■ Required action:
Below is a listing; reproduce exactly its lines from the one containing "D204: schottky 1N5817" to its last line, both ends kept, and no other lines.

**********

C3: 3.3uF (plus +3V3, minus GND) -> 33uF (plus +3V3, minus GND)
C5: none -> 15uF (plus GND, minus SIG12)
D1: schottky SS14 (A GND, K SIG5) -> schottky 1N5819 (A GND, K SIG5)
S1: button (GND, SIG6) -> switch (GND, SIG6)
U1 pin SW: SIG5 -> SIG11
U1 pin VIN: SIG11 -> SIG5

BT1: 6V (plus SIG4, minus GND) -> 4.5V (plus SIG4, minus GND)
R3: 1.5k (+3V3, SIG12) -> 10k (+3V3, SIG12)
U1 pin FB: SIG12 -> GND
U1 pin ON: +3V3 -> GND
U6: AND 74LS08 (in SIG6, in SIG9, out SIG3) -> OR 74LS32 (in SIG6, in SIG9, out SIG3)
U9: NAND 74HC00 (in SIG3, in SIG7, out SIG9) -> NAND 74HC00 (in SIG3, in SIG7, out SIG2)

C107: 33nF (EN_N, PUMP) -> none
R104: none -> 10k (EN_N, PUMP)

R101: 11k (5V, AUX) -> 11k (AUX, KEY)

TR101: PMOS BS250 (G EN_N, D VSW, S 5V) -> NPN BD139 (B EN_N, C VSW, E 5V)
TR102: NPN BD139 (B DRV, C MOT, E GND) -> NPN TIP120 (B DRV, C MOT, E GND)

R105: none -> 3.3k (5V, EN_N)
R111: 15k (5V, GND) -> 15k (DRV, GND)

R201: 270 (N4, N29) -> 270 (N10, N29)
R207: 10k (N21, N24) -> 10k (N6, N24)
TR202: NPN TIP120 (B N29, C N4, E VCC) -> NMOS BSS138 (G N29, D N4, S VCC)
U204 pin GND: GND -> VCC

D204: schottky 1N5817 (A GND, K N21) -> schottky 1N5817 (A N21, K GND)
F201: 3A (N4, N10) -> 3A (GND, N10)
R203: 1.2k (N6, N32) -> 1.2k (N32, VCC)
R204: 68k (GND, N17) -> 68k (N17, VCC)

**********

■ Answer below:
D204: schottky 1N5817 (A GND, K N21) -> schottky 1N5817 (A N21, K GND)
F201: 3A (N4, N10) -> 3A (GND, N10)
R203: 1.2k (N6, N32) -> 1.2k (N32, VCC)
R204: 68k (GND, N17) -> 68k (N17, VCC)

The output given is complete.